**Task description:** Tally the lines containing "DGND" in this data. Respond with the tally alone.
*** Opening Available data ***
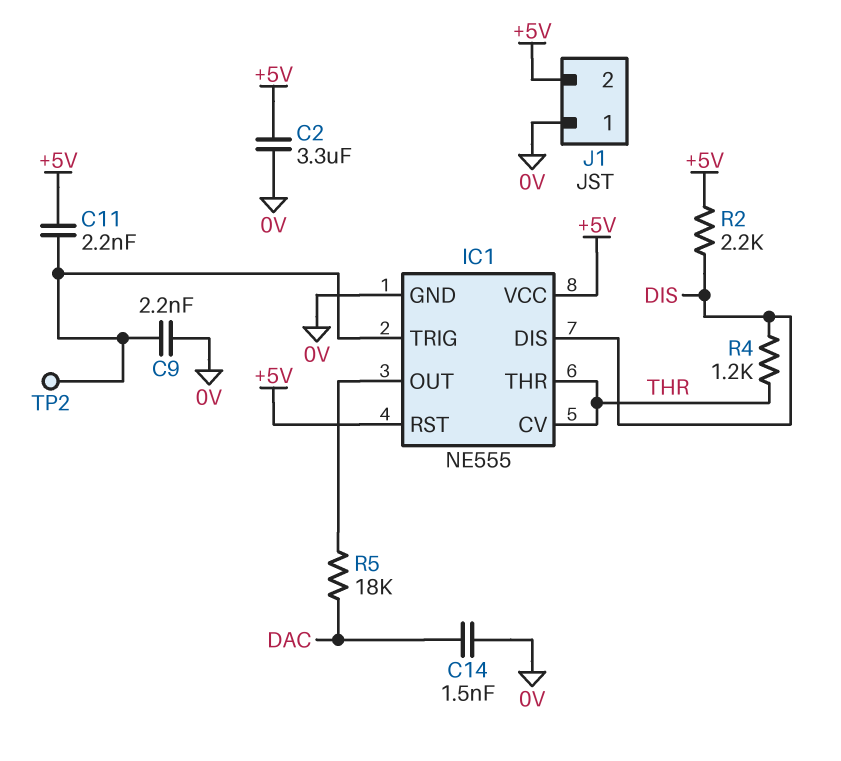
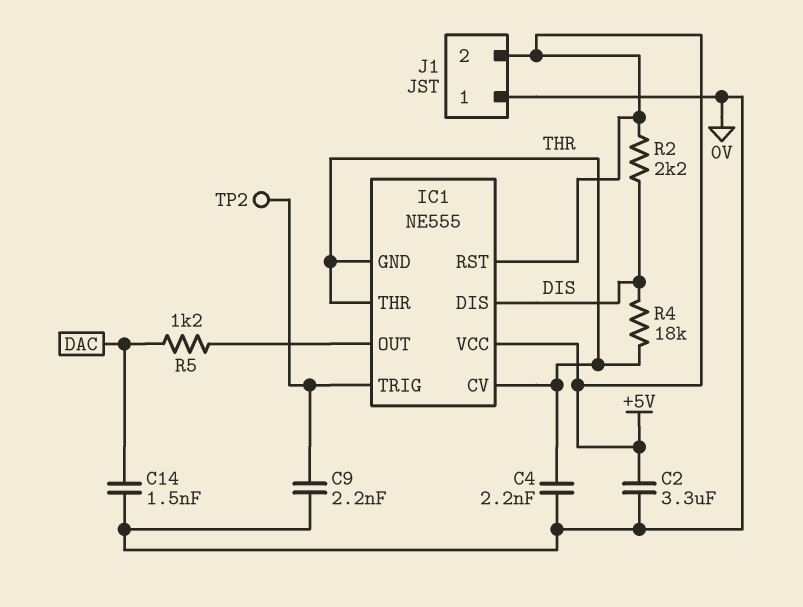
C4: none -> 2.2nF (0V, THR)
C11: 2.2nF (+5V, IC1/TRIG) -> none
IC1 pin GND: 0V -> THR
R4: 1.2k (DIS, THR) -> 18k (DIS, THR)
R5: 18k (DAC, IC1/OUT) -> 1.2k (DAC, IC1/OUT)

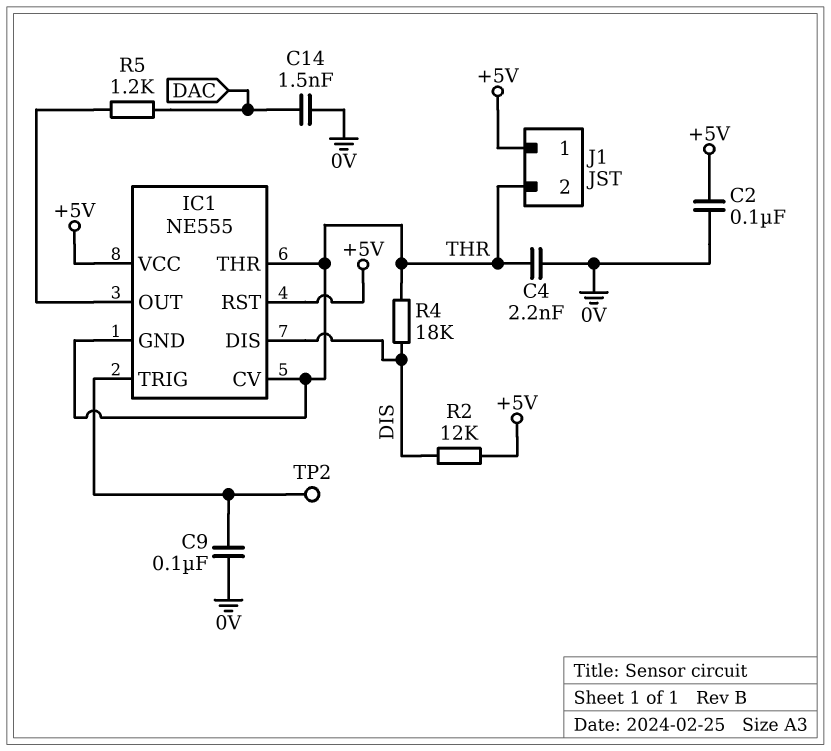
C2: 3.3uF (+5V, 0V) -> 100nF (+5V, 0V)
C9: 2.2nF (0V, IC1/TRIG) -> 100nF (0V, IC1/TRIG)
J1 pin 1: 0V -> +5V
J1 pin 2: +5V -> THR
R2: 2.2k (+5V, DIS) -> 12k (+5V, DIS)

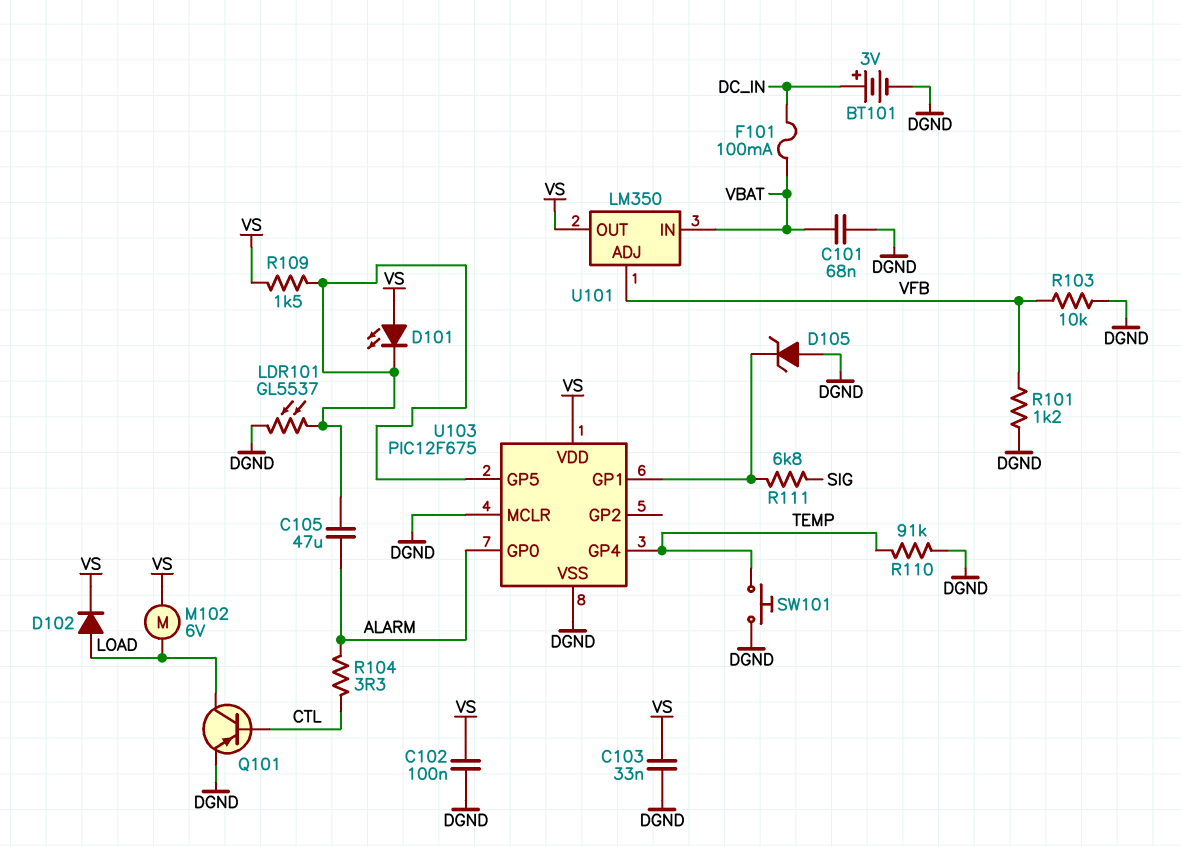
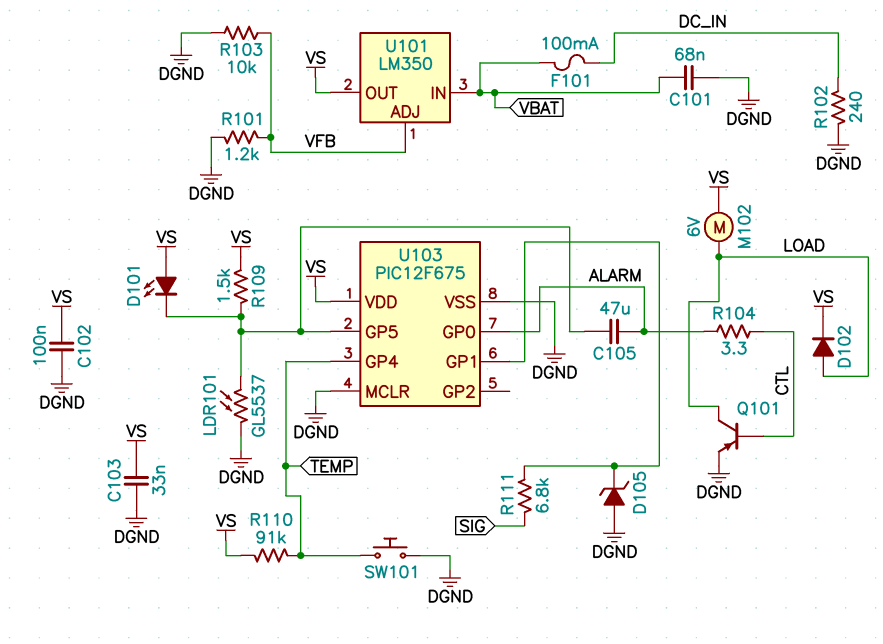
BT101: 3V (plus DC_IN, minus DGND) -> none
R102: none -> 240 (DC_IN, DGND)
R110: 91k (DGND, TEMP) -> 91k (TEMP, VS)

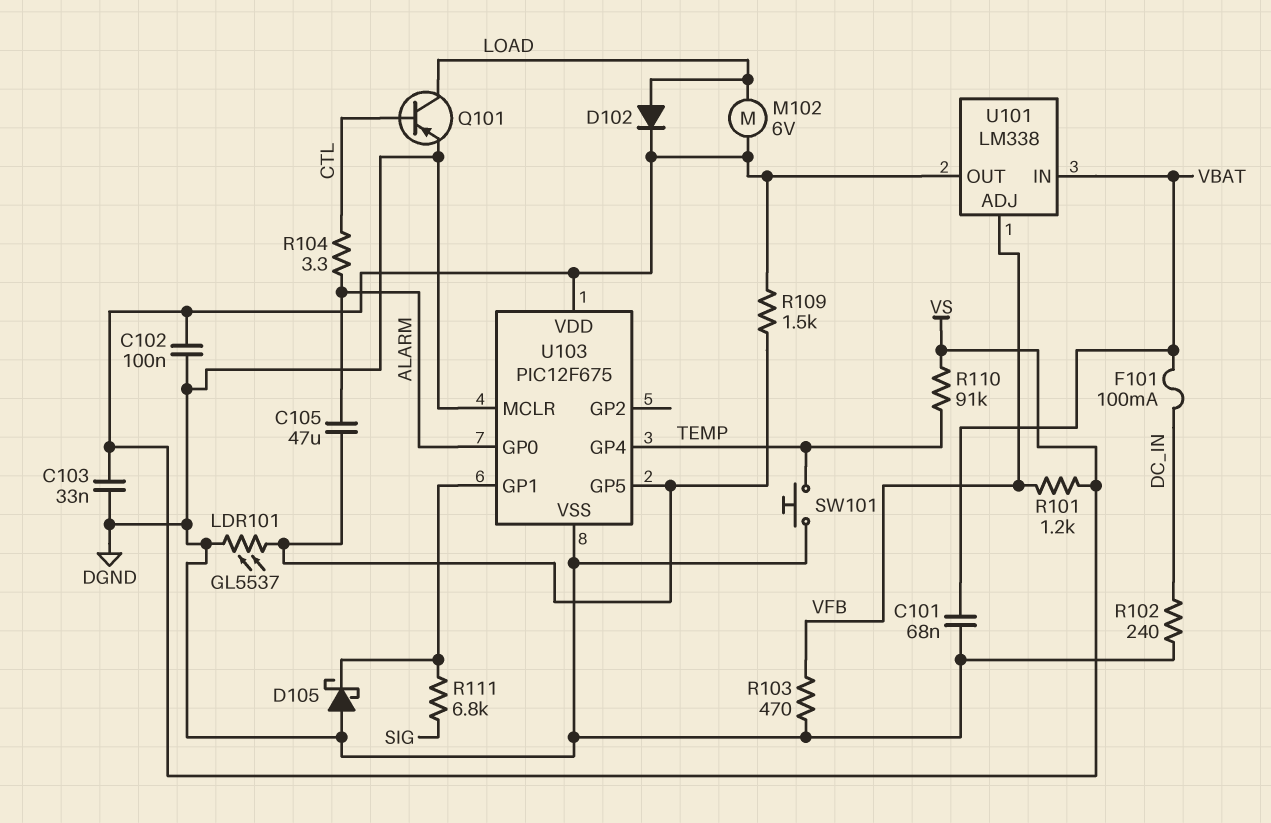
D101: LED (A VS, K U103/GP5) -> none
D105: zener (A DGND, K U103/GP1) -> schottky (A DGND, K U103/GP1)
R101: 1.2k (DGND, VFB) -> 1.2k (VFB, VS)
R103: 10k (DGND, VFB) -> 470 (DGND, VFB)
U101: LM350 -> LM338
*** Closing Available data ***
**Output for this task:** 6